### Task objective
Transcribe the records that follow. Keep every word exactly, and drop the pictures.

### Data
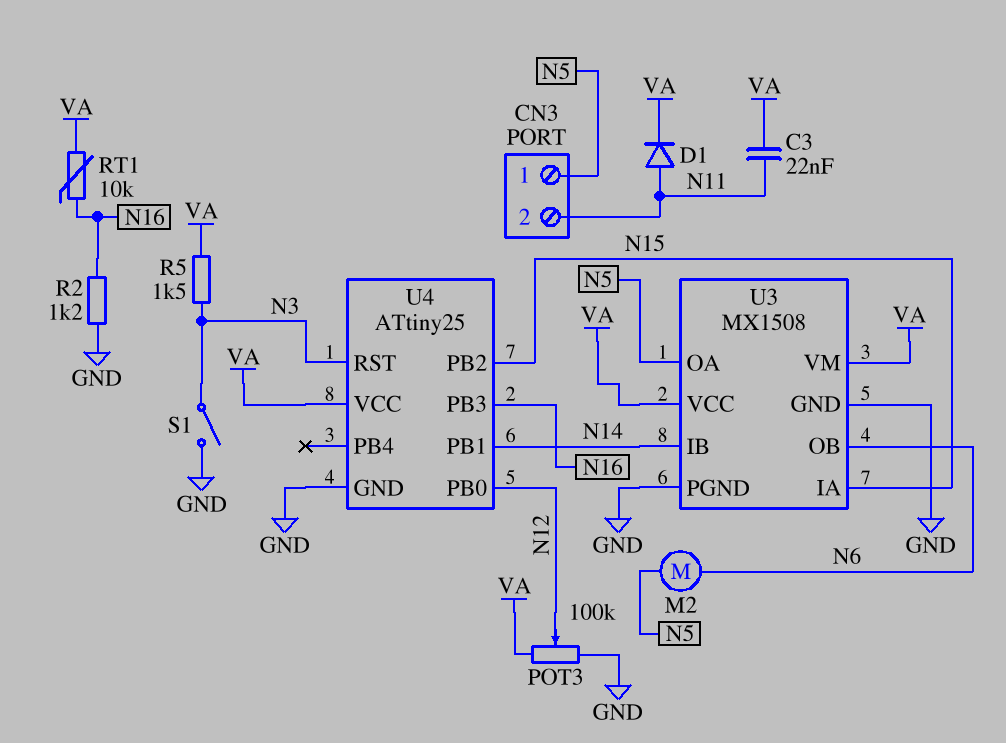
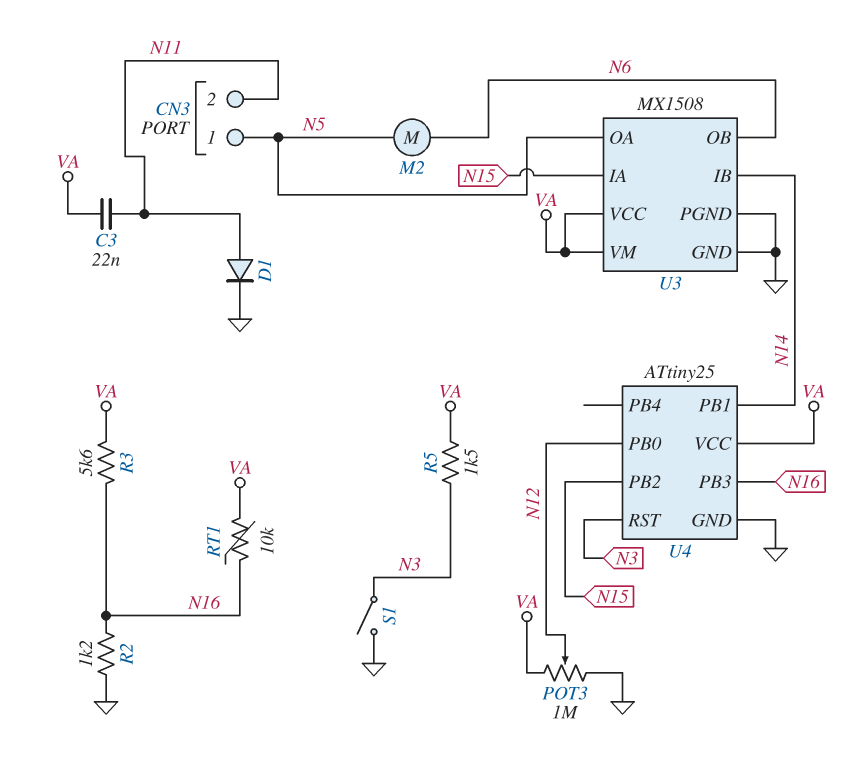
D1: diode (A N11, K VA) -> diode (A N11, K GND)
POT3: 100k (GND, VA, wiper N12) -> 1M (GND, VA, wiper N12)
R3: none -> 5.6k (N16, VA)

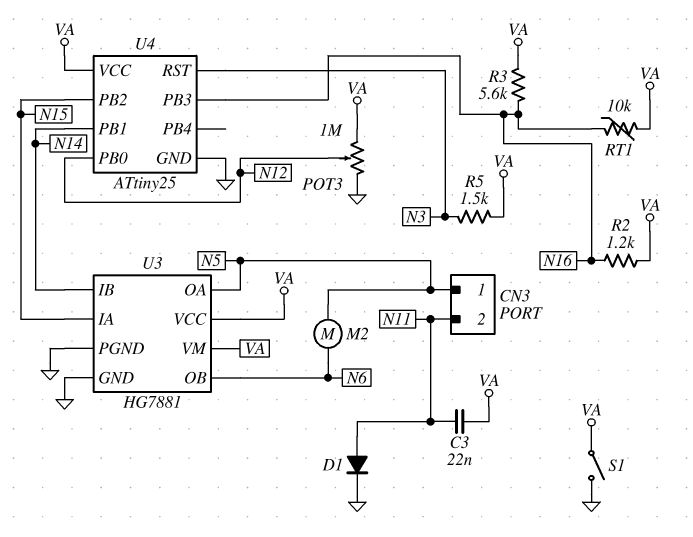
R2: 1.2k (GND, N16) -> 1.2k (N16, VA)
S1: switch (GND, N3) -> switch (GND, VA)
U3: MX1508 -> HG7881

### Solution for this exercise
D1: diode (A N11, K VA) -> diode (A N11, K GND)
POT3: 100k (GND, VA, wiper N12) -> 1M (GND, VA, wiper N12)
R3: none -> 5.6k (N16, VA)

R2: 1.2k (GND, N16) -> 1.2k (N16, VA)
S1: switch (GND, N3) -> switch (GND, VA)
U3: MX1508 -> HG7881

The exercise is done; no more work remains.